PROBLEM TO SOLVE:
Please write out all the entries exactly, without the pictures.
[[ RECORD SET open ]]
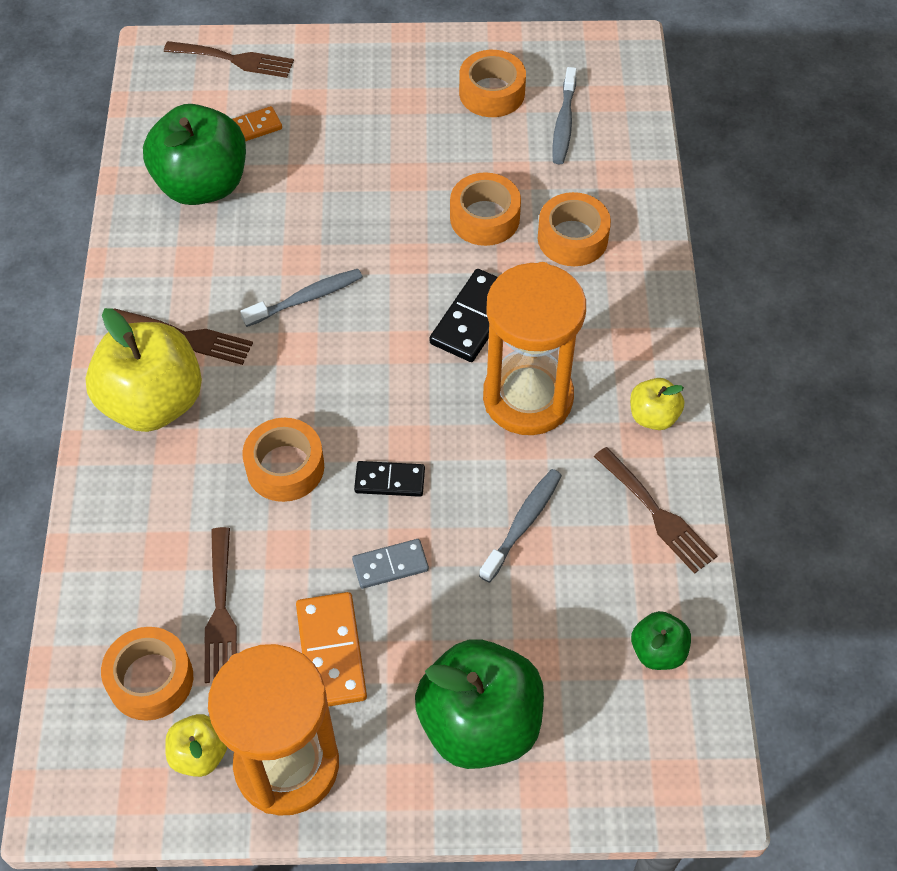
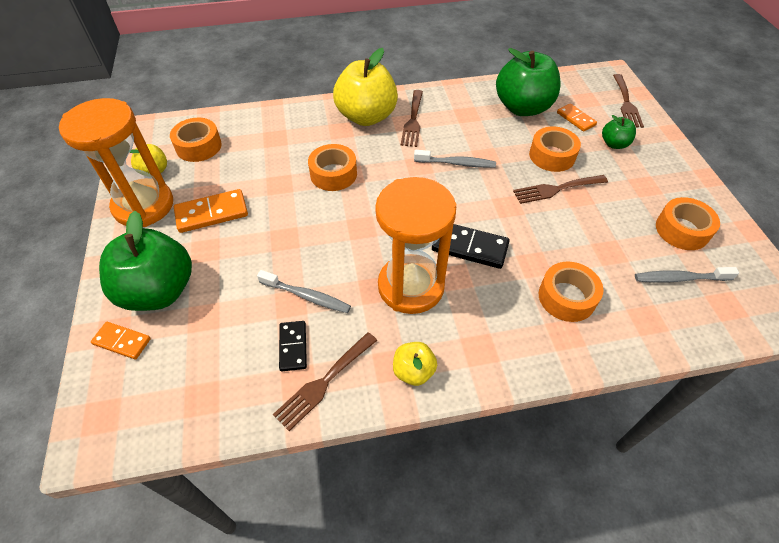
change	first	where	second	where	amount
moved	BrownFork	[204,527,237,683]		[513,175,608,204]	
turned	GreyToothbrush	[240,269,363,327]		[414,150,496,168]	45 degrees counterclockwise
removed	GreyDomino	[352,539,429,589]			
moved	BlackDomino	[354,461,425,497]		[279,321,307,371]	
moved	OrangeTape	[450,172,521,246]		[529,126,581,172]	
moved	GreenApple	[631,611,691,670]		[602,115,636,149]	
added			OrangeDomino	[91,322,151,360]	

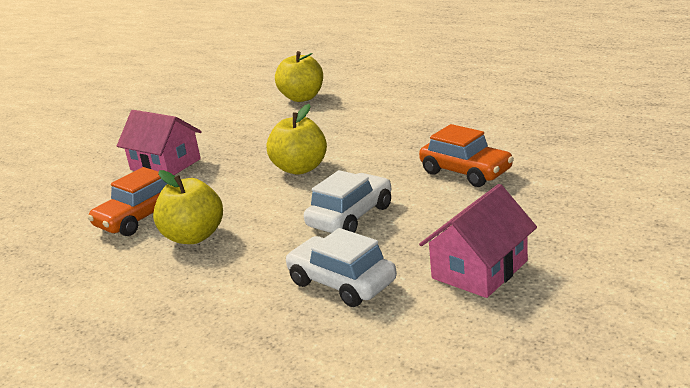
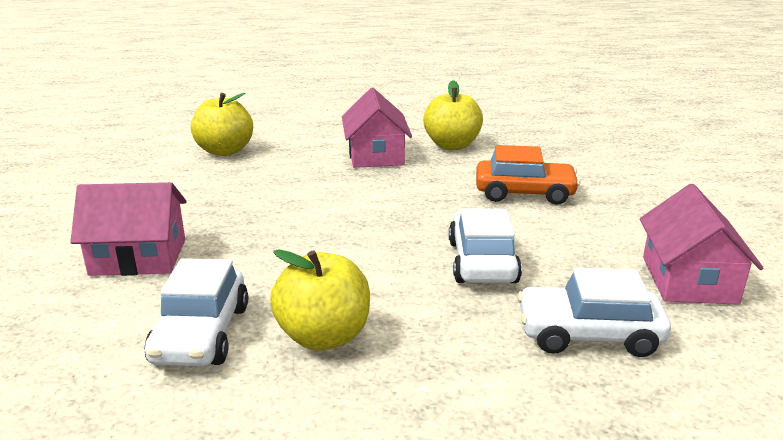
change	first	where	second	where	amount
recoloured	OrangeCar	[88,167,167,236]	WhiteCar	[145,258,248,366]	
moved	YellowApple	[267,104,327,175]		[423,80,483,150]	
added			PinkHouse	[342,88,412,168]	

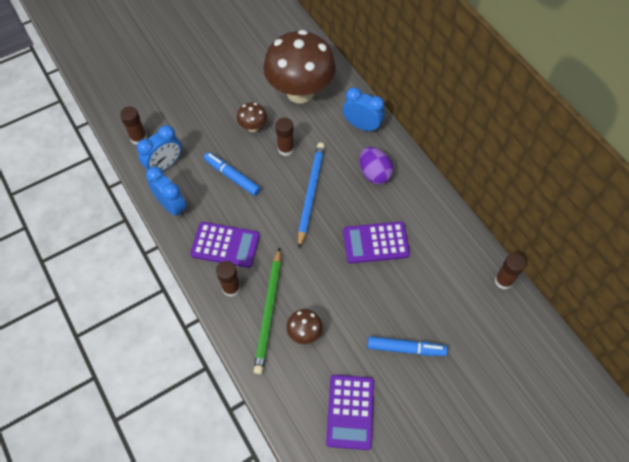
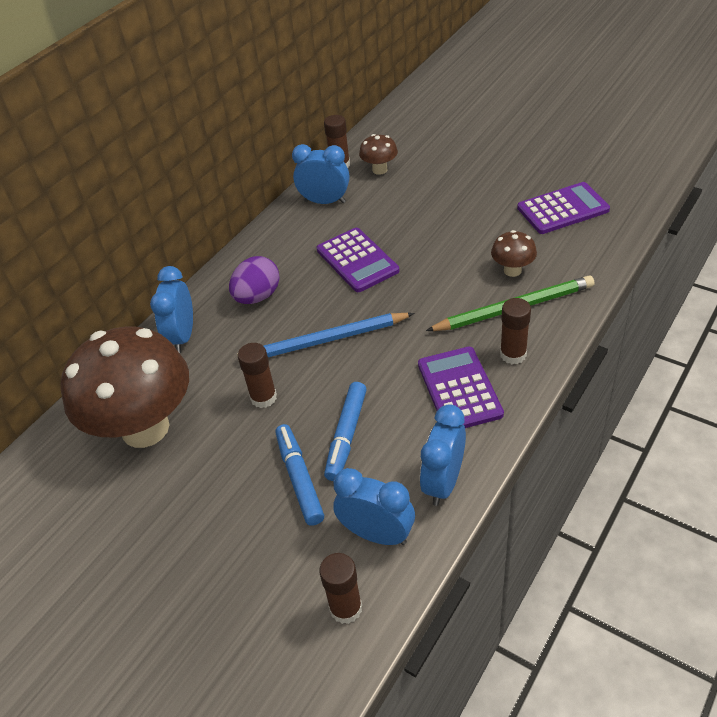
change	first	where	second	where	amount
moved	BrownMushroom	[237,103,267,132]		[359,134,398,175]	
moved	BlueMarker	[367,336,448,356]		[275,424,324,526]	
added			BlueClock	[292,144,350,204]	

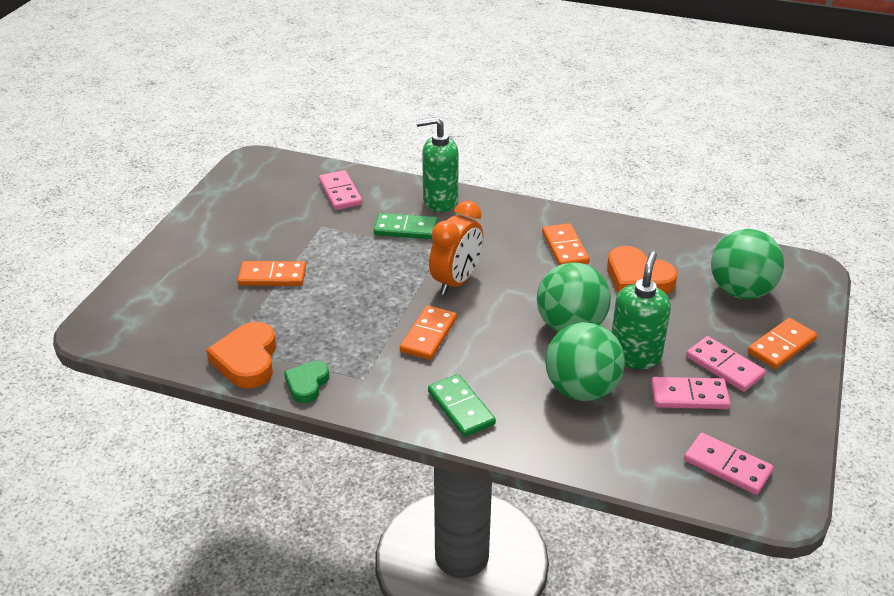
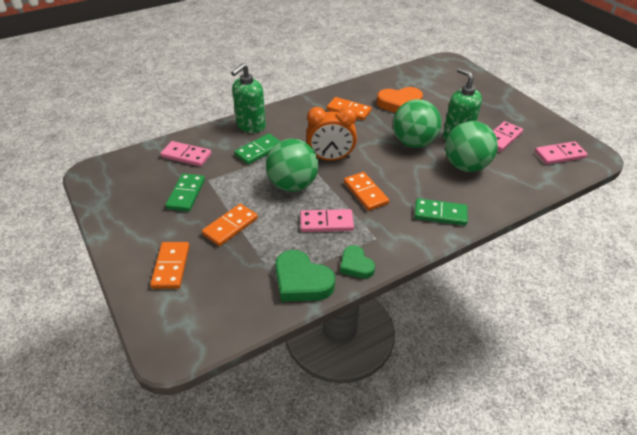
change	first	where	second	where	amount
recoloured	OrangeHeart	[206,322,277,389]	GreenHeart	[275,250,335,302]	
turned	OrangeClock	[429,201,483,295]		[306,106,357,161]	105 degrees clockwise
moved	PinkDomino	[686,336,765,392]		[300,209,354,232]	
moved	GreenBall	[711,229,784,299]		[266,139,318,192]	
moved	OrangeDomino	[748,318,817,369]		[150,242,189,289]	
added			GreenDomino	[165,173,205,212]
[[ RECORD SET closed ]]
SOLUTION TO THIS EXERCISE:
change	first	where	second	where	amount
moved	BrownFork	[204,527,237,683]		[513,175,608,204]	
turned	GreyToothbrush	[240,269,363,327]		[414,150,496,168]	45 degrees counterclockwise
removed	GreyDomino	[352,539,429,589]			
moved	BlackDomino	[354,461,425,497]		[279,321,307,371]	
moved	OrangeTape	[450,172,521,246]		[529,126,581,172]	
moved	GreenApple	[631,611,691,670]		[602,115,636,149]	
added			OrangeDomino	[91,322,151,360]	

change	first	where	second	where	amount
recoloured	OrangeCar	[88,167,167,236]	WhiteCar	[145,258,248,366]	
moved	YellowApple	[267,104,327,175]		[423,80,483,150]	
added			PinkHouse	[342,88,412,168]	

change	first	where	second	where	amount
moved	BrownMushroom	[237,103,267,132]		[359,134,398,175]	
moved	BlueMarker	[367,336,448,356]		[275,424,324,526]	
added			BlueClock	[292,144,350,204]	

change	first	where	second	where	amount
recoloured	OrangeHeart	[206,322,277,389]	GreenHeart	[275,250,335,302]	
turned	OrangeClock	[429,201,483,295]		[306,106,357,161]	105 degrees clockwise
moved	PinkDomino	[686,336,765,392]		[300,209,354,232]	
moved	GreenBall	[711,229,784,299]		[266,139,318,192]	
moved	OrangeDomino	[748,318,817,369]		[150,242,189,289]	
added			GreenDomino	[165,173,205,212]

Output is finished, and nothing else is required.